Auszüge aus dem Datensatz

^^^^^^^^^^^^^^^^

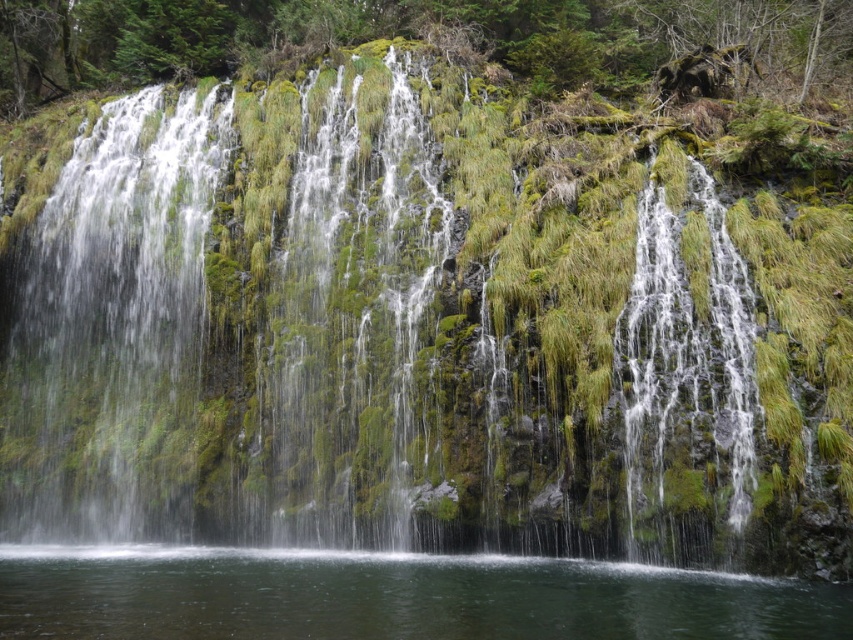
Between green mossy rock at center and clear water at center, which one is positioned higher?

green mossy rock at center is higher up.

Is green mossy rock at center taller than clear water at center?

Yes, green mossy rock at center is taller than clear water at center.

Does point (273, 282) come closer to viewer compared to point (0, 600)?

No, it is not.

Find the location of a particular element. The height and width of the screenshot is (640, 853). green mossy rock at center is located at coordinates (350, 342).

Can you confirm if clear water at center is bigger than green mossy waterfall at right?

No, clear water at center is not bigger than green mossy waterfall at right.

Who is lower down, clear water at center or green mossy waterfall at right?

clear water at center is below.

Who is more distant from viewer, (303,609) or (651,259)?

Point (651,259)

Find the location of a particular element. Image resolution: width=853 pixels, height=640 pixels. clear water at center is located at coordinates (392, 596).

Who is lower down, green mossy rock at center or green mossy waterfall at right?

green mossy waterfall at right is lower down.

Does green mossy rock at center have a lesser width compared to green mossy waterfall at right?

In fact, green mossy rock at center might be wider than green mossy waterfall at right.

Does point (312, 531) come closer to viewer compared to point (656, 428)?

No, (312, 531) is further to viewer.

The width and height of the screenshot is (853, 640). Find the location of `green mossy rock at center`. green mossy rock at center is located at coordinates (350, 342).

^^^^^^^^^^^^^^^^

> [AUFGABE]
Gib aus den Auszügen aus dem Datensatz oben Zeilen unverändert wieder. Beginne bei der Zeile mit „Who is more“ und hör nach der Zeile mit „Find the location of a particular element. Image“ auf.

> [ANTWORT]
Who is more distant from viewer, (303,609) or (651,259)?

Point (651,259)

Find the location of a particular element. Image resolution: width=853 pixels, height=640 pixels. clear water at center is located at coordinates (392, 596).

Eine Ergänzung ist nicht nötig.